■ **DIRECTIONS**:
Apart from the images, reproduce every record word for word.

■ **WORKING DATA**:
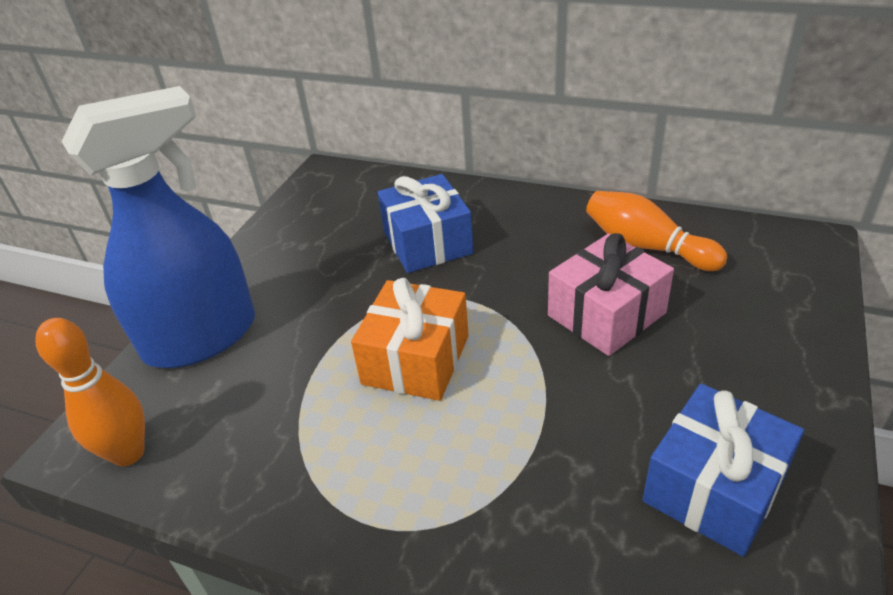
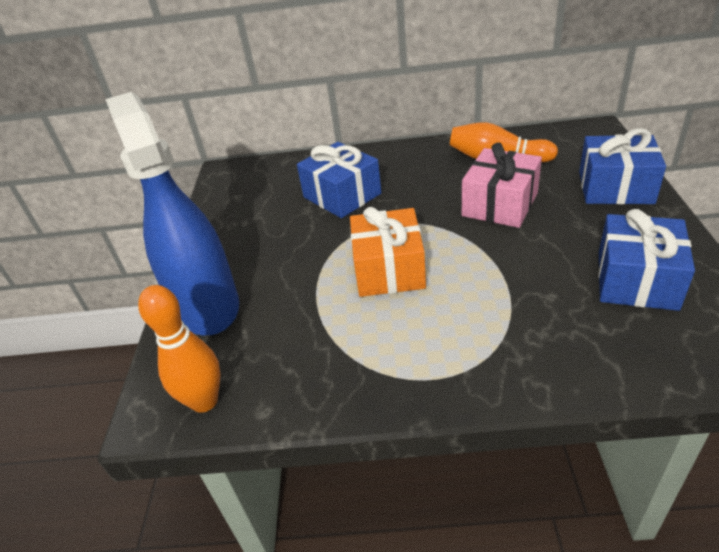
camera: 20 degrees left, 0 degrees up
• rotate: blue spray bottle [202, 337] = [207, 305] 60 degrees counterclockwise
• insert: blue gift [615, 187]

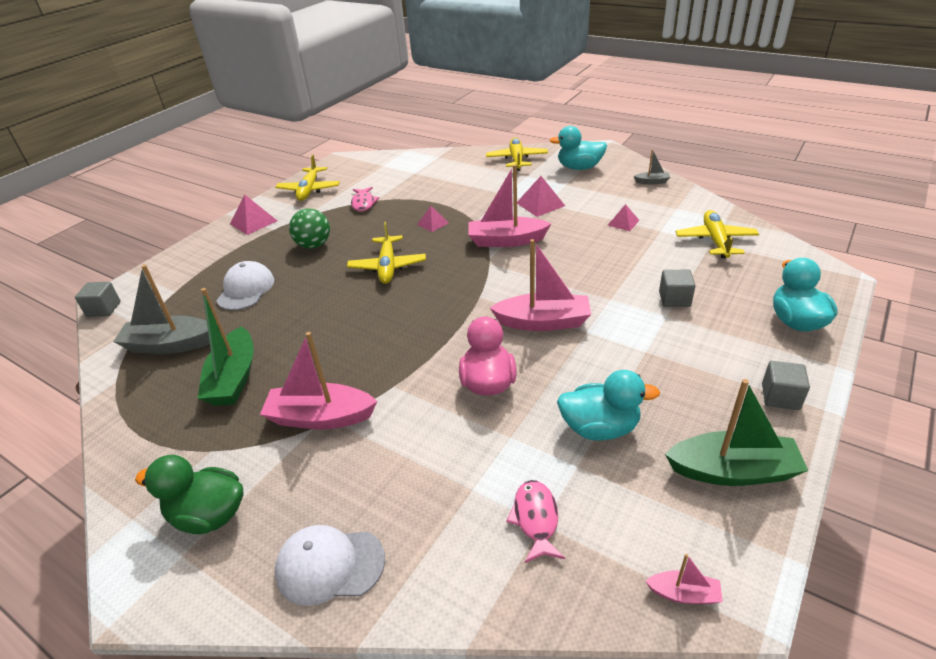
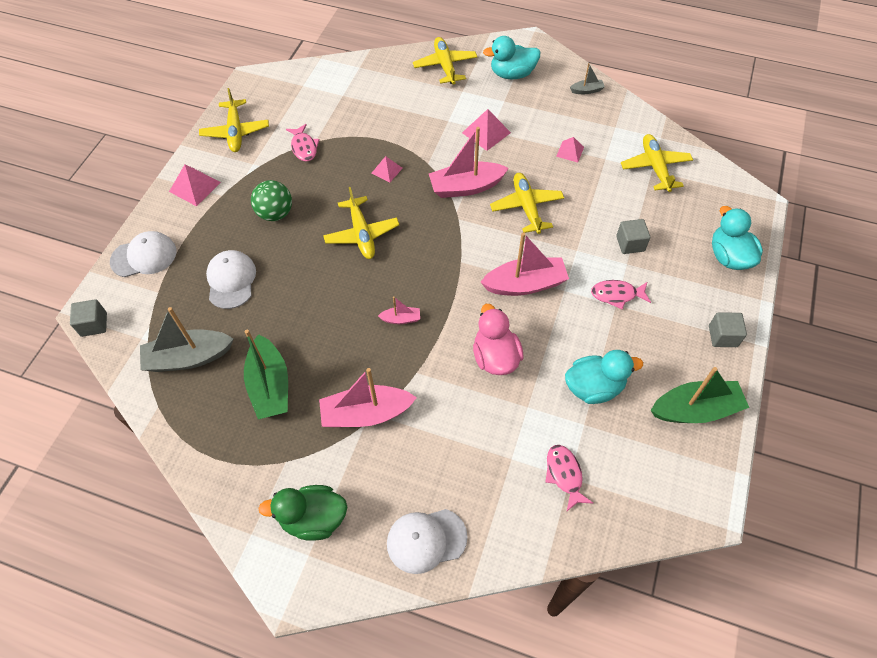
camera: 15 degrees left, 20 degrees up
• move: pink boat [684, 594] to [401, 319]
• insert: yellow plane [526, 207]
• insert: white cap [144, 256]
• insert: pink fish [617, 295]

■ **OUTPUT**:
camera: 20 degrees left, 0 degrees up
• rotate: blue spray bottle [202, 337] = [207, 305] 60 degrees counterclockwise
• insert: blue gift [615, 187]

camera: 15 degrees left, 20 degrees up
• move: pink boat [684, 594] to [401, 319]
• insert: yellow plane [526, 207]
• insert: white cap [144, 256]
• insert: pink fish [617, 295]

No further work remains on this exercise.